Problem description :: Scan the data beneath this task and copy each line that includes "none".

Record set ::
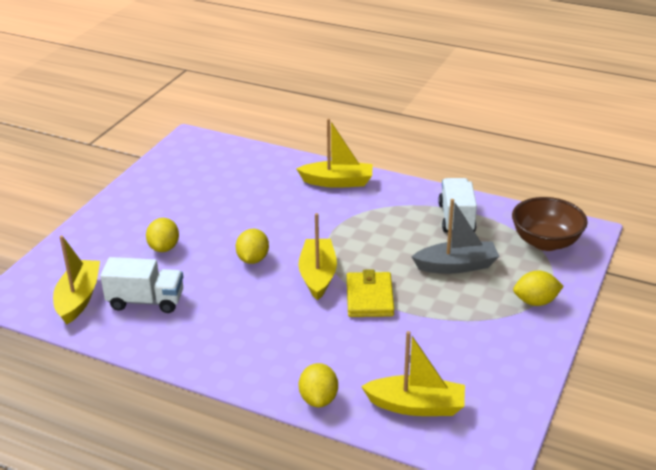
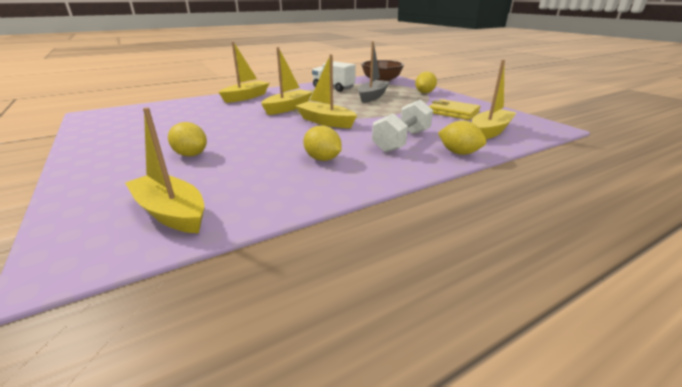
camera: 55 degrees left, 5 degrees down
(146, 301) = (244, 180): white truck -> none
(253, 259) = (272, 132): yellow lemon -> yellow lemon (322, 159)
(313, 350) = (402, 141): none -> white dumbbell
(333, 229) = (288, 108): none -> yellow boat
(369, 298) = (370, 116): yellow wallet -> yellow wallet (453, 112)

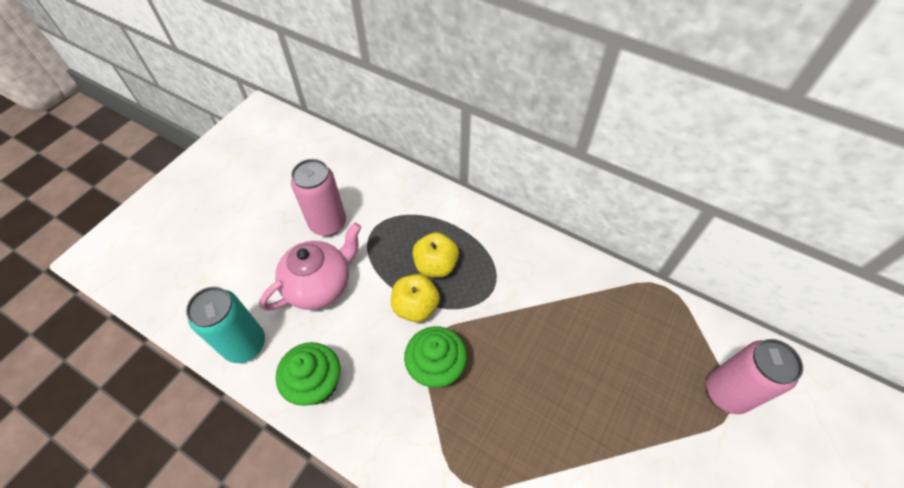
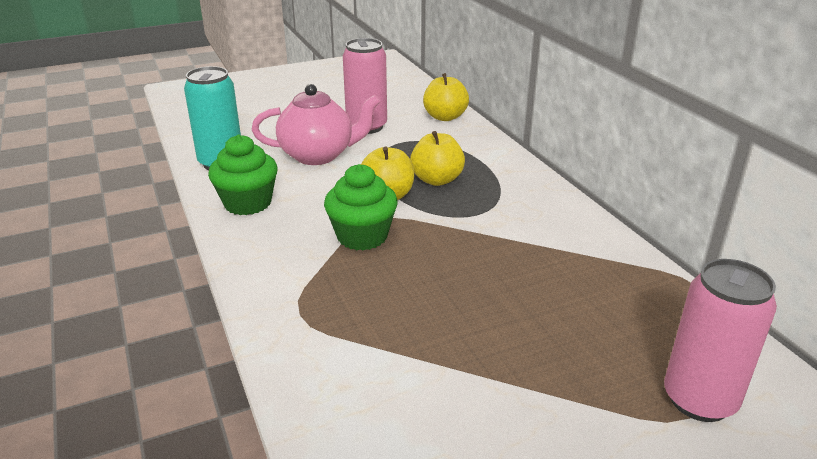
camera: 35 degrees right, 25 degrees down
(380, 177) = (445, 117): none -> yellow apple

Final answer ::
(146, 301) = (244, 180): white truck -> none
(313, 350) = (402, 141): none -> white dumbbell
(333, 229) = (288, 108): none -> yellow boat
(380, 177) = (445, 117): none -> yellow apple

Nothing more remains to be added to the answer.